• [Records for processing]:

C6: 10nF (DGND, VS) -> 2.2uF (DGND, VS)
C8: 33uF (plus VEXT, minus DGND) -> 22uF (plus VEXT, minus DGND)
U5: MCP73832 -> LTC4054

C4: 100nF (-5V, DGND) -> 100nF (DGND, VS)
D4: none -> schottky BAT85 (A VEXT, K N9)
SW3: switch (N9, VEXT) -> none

==

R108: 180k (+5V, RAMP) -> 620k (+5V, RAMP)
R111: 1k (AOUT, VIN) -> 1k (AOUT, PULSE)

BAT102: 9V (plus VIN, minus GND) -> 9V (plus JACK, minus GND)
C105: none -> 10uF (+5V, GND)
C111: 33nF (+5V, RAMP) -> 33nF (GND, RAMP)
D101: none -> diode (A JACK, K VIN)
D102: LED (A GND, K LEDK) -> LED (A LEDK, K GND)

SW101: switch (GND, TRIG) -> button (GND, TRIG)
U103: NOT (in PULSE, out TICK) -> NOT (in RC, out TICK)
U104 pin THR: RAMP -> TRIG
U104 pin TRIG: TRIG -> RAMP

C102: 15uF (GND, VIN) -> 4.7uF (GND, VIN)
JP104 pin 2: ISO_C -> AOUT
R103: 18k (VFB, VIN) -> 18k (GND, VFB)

• [The task]: Once you find the line with "C6: 10nF (DGND, VS) -> 2.2uF (DGND, VS)" in the entries above, output it and each line after it up to and including the line with "SW3: switch (N9, VEXT) -> none", and nothing else.

• [Reply to the exercise]:
C6: 10nF (DGND, VS) -> 2.2uF (DGND, VS)
C8: 33uF (plus VEXT, minus DGND) -> 22uF (plus VEXT, minus DGND)
U5: MCP73832 -> LTC4054

C4: 100nF (-5V, DGND) -> 100nF (DGND, VS)
D4: none -> schottky BAT85 (A VEXT, K N9)
SW3: switch (N9, VEXT) -> none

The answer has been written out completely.